* **Work to be completed**
Gather all lines in the entries that include the word "signals".

* **Data for analysis**
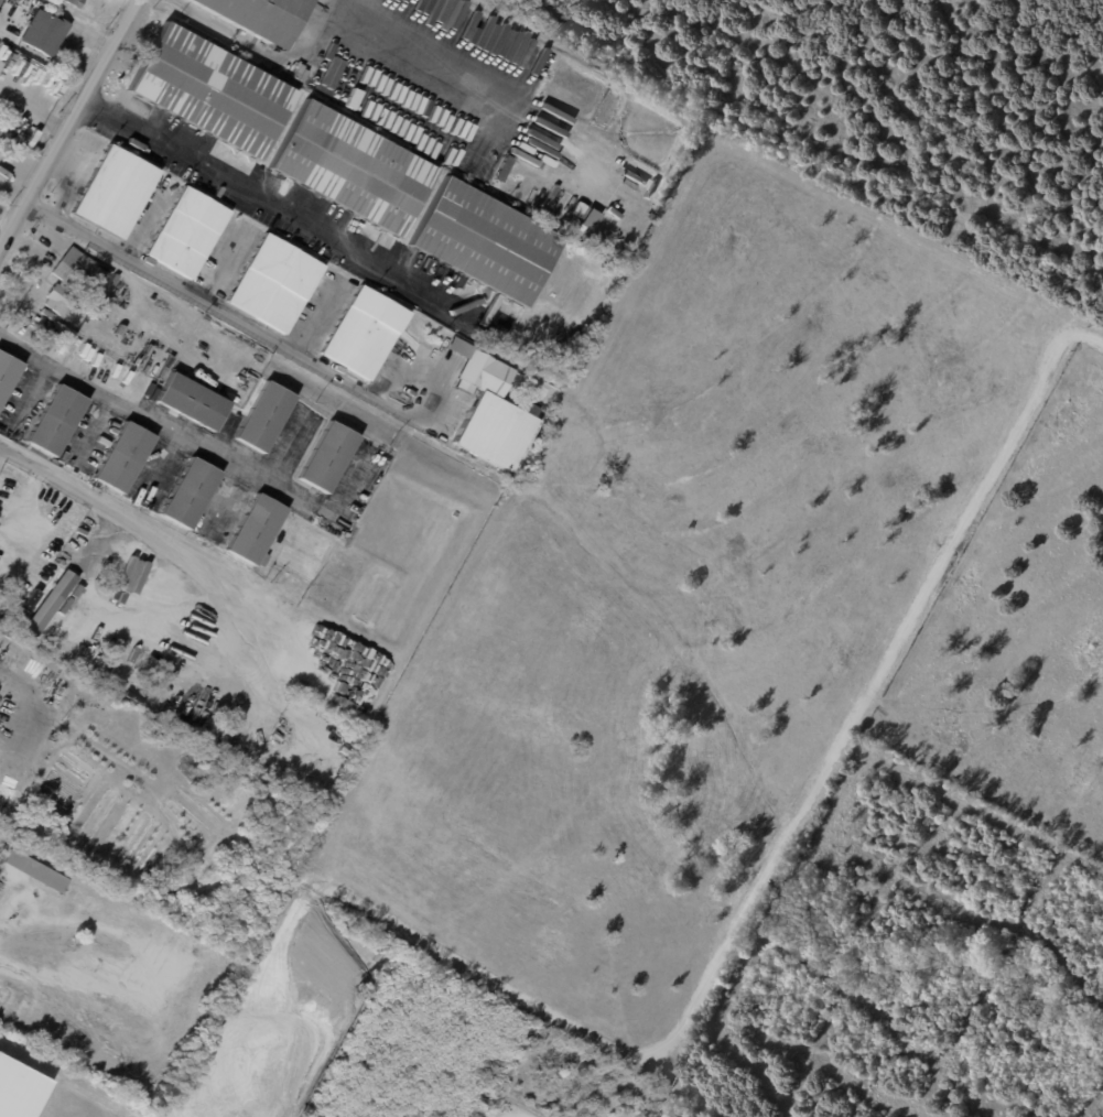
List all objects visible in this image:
building: (0, 1)
building: (73, 2)
building: (253, 16)
road: (201, 18)
building: (44, 32)
road: (291, 59)
building: (210, 90)
road: (36, 111)
road: (73, 133)
building: (350, 169)
building: (500, 169)
building: (113, 192)
building: (502, 192)
road: (293, 214)
building: (186, 232)
building: (482, 242)
building: (274, 284)
building: (65, 286)
building: (365, 332)
building: (49, 340)
road: (281, 344)
building: (7, 374)
building: (484, 375)
building: (560, 377)
building: (191, 401)
building: (263, 417)
building: (55, 421)
road: (161, 422)
building: (495, 434)
building: (327, 457)
building: (124, 458)
building: (188, 493)
road: (24, 513)
building: (255, 529)
road: (186, 556)
building: (73, 589)
building: (29, 600)
building: (49, 603)
building: (64, 604)
building: (165, 665)
road: (24, 710)
building: (349, 731)
building: (357, 735)
building: (277, 736)
building: (35, 871)
building: (19, 1089)

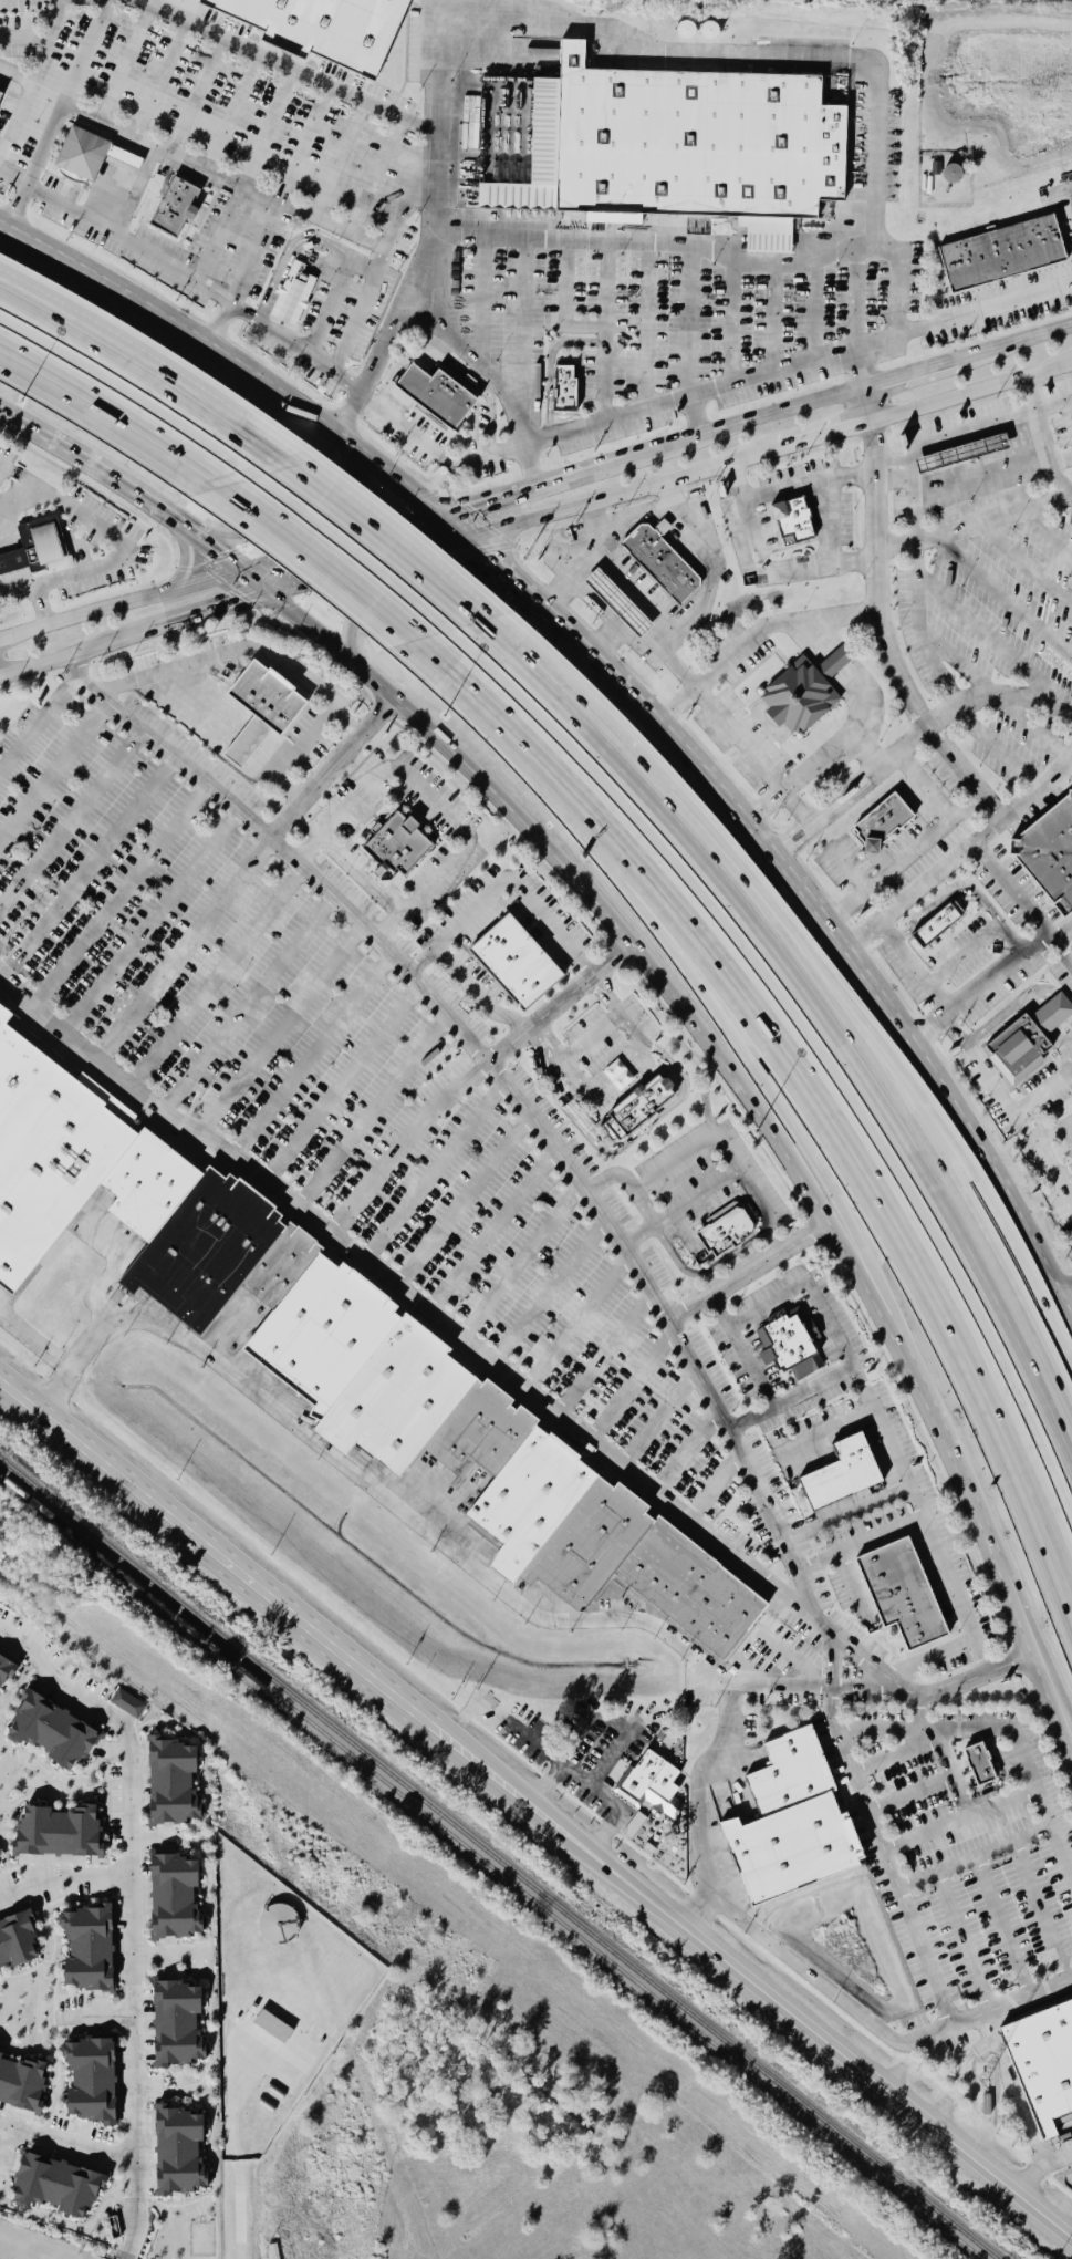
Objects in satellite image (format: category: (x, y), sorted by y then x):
road: (438, 10)
building: (324, 27)
road: (124, 68)
road: (34, 78)
road: (158, 84)
building: (0, 96)
road: (876, 97)
road: (233, 110)
road: (58, 112)
road: (269, 125)
road: (434, 125)
road: (308, 142)
building: (694, 144)
road: (171, 148)
building: (80, 156)
road: (341, 157)
building: (122, 159)
road: (378, 173)
road: (13, 177)
road: (132, 191)
building: (174, 208)
road: (405, 210)
road: (341, 228)
road: (222, 231)
road: (256, 250)
road: (289, 250)
road: (149, 252)
building: (1000, 256)
road: (363, 263)
building: (291, 295)
road: (856, 295)
road: (481, 299)
road: (566, 302)
road: (896, 304)
road: (328, 306)
road: (984, 310)
road: (812, 312)
road: (776, 316)
road: (694, 317)
road: (731, 322)
road: (523, 324)
road: (648, 324)
road: (606, 330)
road: (295, 346)
road: (1015, 346)
road: (231, 353)
road: (793, 364)
road: (145, 365)
road: (912, 376)
road: (494, 382)
building: (565, 389)
road: (975, 391)
building: (436, 395)
road: (872, 405)
road: (1052, 406)
road: (118, 410)
road: (1028, 421)
road: (828, 434)
road: (37, 436)
road: (1042, 439)
road: (695, 440)
road: (539, 441)
road: (1032, 448)
building: (961, 454)
road: (6, 465)
road: (106, 476)
road: (624, 494)
road: (14, 498)
road: (484, 503)
road: (160, 509)
road: (916, 513)
traffic signals: (443, 515)
building: (791, 522)
road: (456, 525)
road: (973, 525)
road: (303, 526)
building: (663, 528)
road: (188, 531)
road: (1048, 532)
traffic signals: (470, 535)
road: (387, 538)
road: (346, 544)
building: (33, 547)
road: (133, 552)
road: (222, 555)
road: (492, 555)
road: (186, 558)
road: (335, 560)
building: (661, 562)
road: (768, 564)
road: (1027, 564)
road: (375, 567)
traffic signals: (248, 573)
road: (264, 586)
road: (413, 588)
road: (700, 592)
road: (557, 593)
road: (579, 593)
traffic signals: (279, 598)
road: (1003, 598)
building: (618, 601)
gas station: (618, 601)
road: (123, 604)
road: (553, 612)
road: (753, 632)
road: (885, 636)
road: (139, 638)
road: (931, 643)
road: (991, 645)
road: (283, 657)
building: (835, 660)
road: (964, 670)
road: (850, 679)
road: (471, 681)
road: (1018, 694)
building: (799, 695)
building: (260, 714)
road: (38, 722)
road: (1030, 726)
road: (741, 737)
road: (995, 747)
road: (836, 755)
road: (888, 758)
road: (1066, 762)
road: (332, 766)
road: (56, 774)
road: (925, 788)
road: (1023, 796)
road: (435, 799)
road: (664, 802)
road: (69, 818)
building: (882, 821)
building: (397, 845)
road: (784, 845)
road: (973, 845)
building: (1049, 853)
road: (910, 857)
road: (91, 868)
road: (504, 883)
road: (121, 897)
road: (602, 908)
road: (24, 914)
road: (152, 922)
building: (939, 925)
road: (1060, 929)
road: (183, 947)
road: (862, 957)
building: (515, 963)
road: (911, 967)
road: (221, 979)
road: (699, 987)
road: (609, 988)
road: (599, 997)
road: (559, 1001)
road: (250, 1004)
building: (1052, 1012)
road: (944, 1013)
road: (928, 1023)
road: (283, 1027)
road: (586, 1033)
road: (542, 1042)
building: (1018, 1048)
road: (315, 1055)
road: (492, 1067)
road: (342, 1081)
road: (1046, 1092)
building: (638, 1109)
road: (375, 1112)
road: (838, 1116)
road: (649, 1128)
road: (1054, 1131)
road: (404, 1141)
road: (1038, 1143)
road: (731, 1150)
road: (966, 1162)
road: (434, 1171)
road: (1064, 1171)
road: (1064, 1187)
road: (753, 1197)
road: (462, 1200)
road: (639, 1201)
road: (961, 1227)
road: (490, 1229)
building: (726, 1232)
road: (519, 1261)
road: (706, 1268)
road: (114, 1269)
road: (749, 1270)
road: (547, 1288)
road: (1069, 1296)
road: (578, 1322)
road: (833, 1328)
road: (35, 1340)
building: (334, 1346)
building: (787, 1347)
road: (604, 1351)
road: (905, 1357)
road: (751, 1365)
road: (505, 1371)
road: (632, 1384)
road: (658, 1415)
road: (881, 1419)
road: (688, 1452)
building: (841, 1474)
road: (717, 1487)
road: (846, 1513)
road: (920, 1518)
road: (427, 1532)
road: (216, 1553)
road: (1008, 1591)
building: (901, 1593)
road: (929, 1657)
building: (8, 1665)
building: (128, 1704)
road: (880, 1729)
building: (53, 1732)
road: (943, 1751)
road: (894, 1756)
building: (978, 1766)
road: (1027, 1767)
road: (1002, 1776)
building: (172, 1782)
building: (651, 1783)
road: (595, 1785)
road: (911, 1795)
road: (537, 1809)
road: (960, 1819)
building: (791, 1823)
road: (876, 1832)
building: (59, 1833)
road: (974, 1857)
railway: (497, 1861)
railway: (488, 1868)
road: (64, 1876)
road: (133, 1892)
building: (175, 1897)
railway: (450, 1899)
road: (699, 1907)
road: (1040, 1910)
road: (1002, 1925)
road: (964, 1940)
building: (18, 1942)
building: (88, 1948)
road: (170, 1958)
road: (791, 1958)
road: (99, 2014)
building: (177, 2023)
building: (274, 2027)
road: (857, 2065)
building: (1043, 2065)
building: (92, 2081)
building: (21, 2084)
road: (1010, 2090)
road: (68, 2140)
building: (179, 2151)
road: (1039, 2169)
building: (58, 2186)
road: (129, 2239)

* **Response to this task**
traffic signals: (443, 515)
traffic signals: (470, 535)
traffic signals: (248, 573)
traffic signals: (279, 598)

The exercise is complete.